* _Goal of the exercise_:
Drop every image, then reproduce the data exactly as given.

* _Material for this task_:

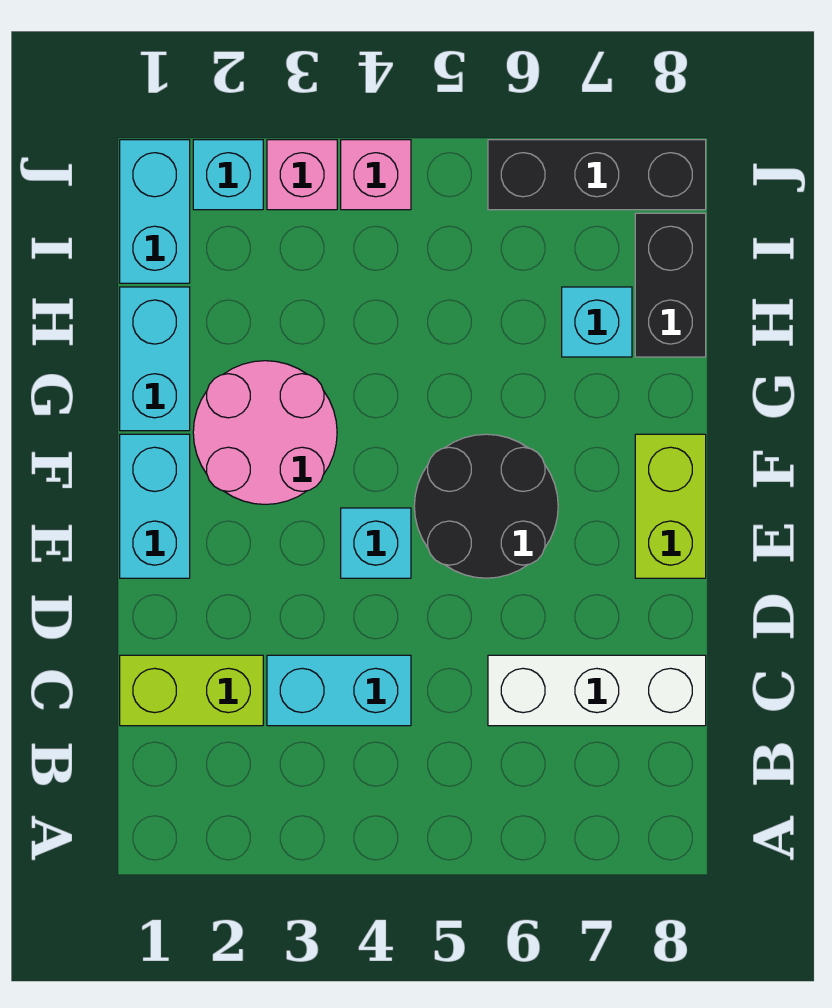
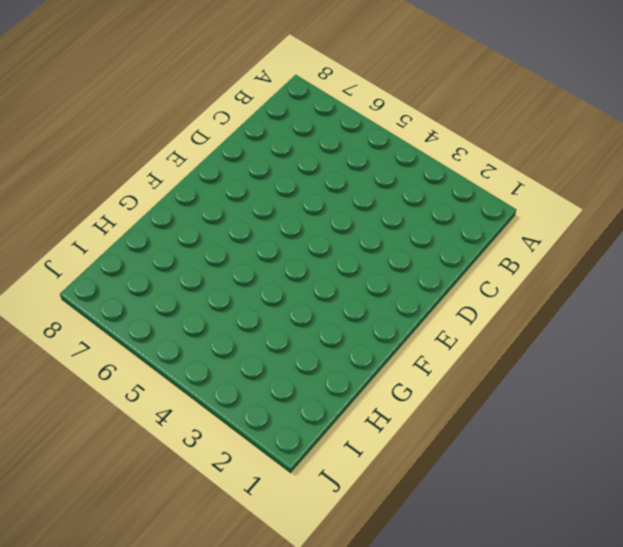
none -> lime brick C1:C2 level 1
none -> cyan brick C3:C4 level 1
none -> white brick C6:C8 level 1

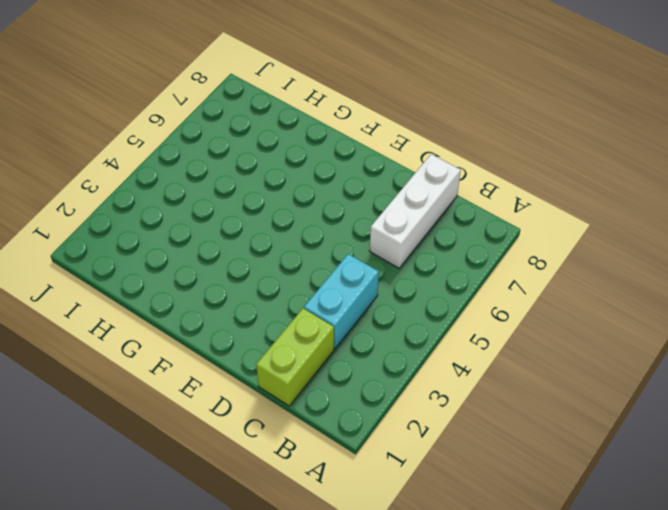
none -> cyan brick E1:F1 level 1
none -> cyan brick E4 level 1
none -> black round brick E5:F6 level 1

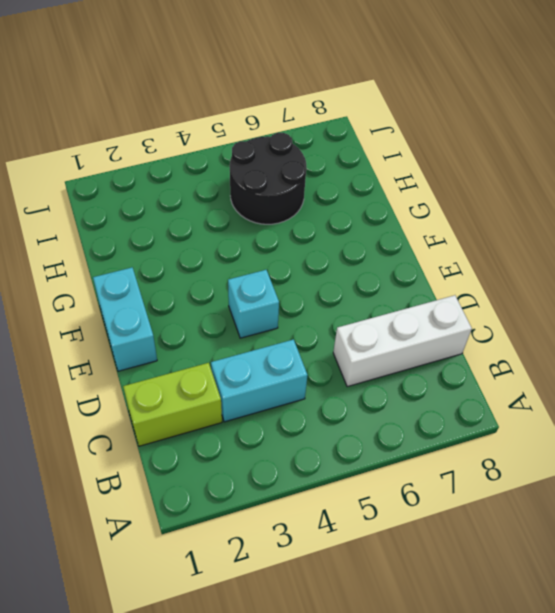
black round brick H5:I6 level 1 -> black round brick E5:F6 level 1
none -> lime brick E8:F8 level 1
none -> pink round brick F2:G3 level 1
none -> cyan brick G1:H1 level 1

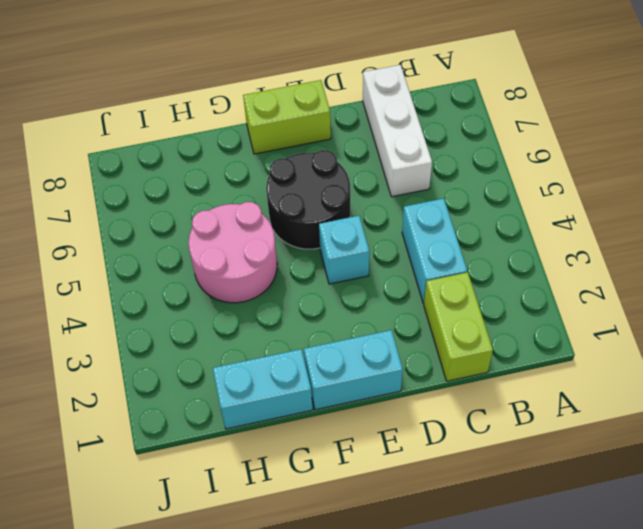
pink round brick G4:H5 level 1 -> pink round brick F2:G3 level 1
none -> cyan brick H7 level 1
none -> black brick H8:I8 level 1
none -> cyan brick I1:J1 level 1

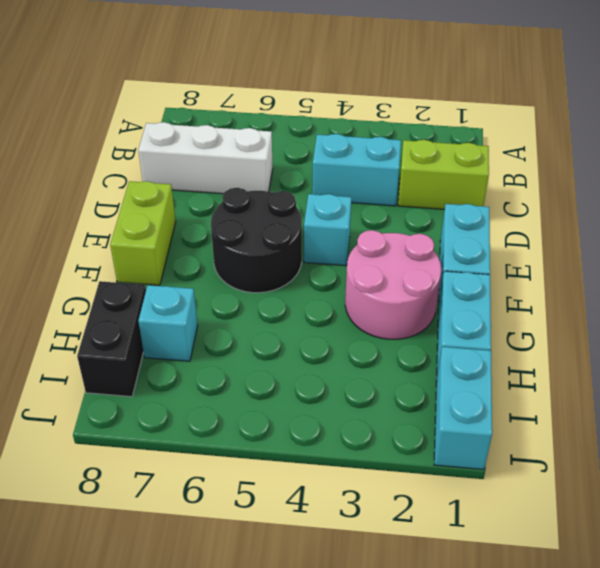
none -> cyan brick J2 level 1
none -> pink brick J3 level 1
none -> pink brick J4 level 1

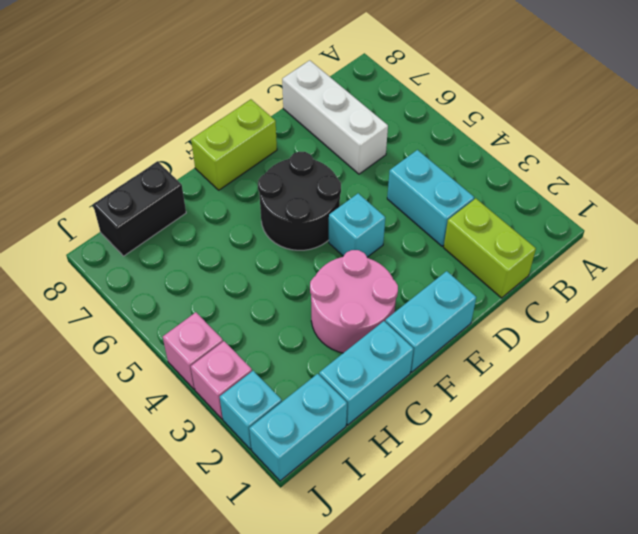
none -> cyan brick H7 level 1
none -> black brick J6:J8 level 1

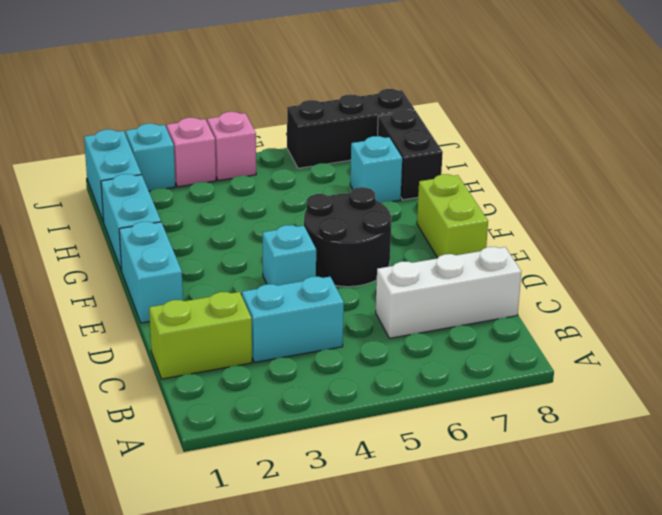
none -> pink round brick F2:G3 level 1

* _Result_:
none -> lime brick C1:C2 level 1
none -> cyan brick C3:C4 level 1
none -> white brick C6:C8 level 1

none -> cyan brick E1:F1 level 1
none -> cyan brick E4 level 1
none -> black round brick E5:F6 level 1

black round brick H5:I6 level 1 -> black round brick E5:F6 level 1
none -> lime brick E8:F8 level 1
none -> pink round brick F2:G3 level 1
none -> cyan brick G1:H1 level 1

pink round brick G4:H5 level 1 -> pink round brick F2:G3 level 1
none -> cyan brick H7 level 1
none -> black brick H8:I8 level 1
none -> cyan brick I1:J1 level 1

none -> cyan brick J2 level 1
none -> pink brick J3 level 1
none -> pink brick J4 level 1

none -> cyan brick H7 level 1
none -> black brick J6:J8 level 1

none -> pink round brick F2:G3 level 1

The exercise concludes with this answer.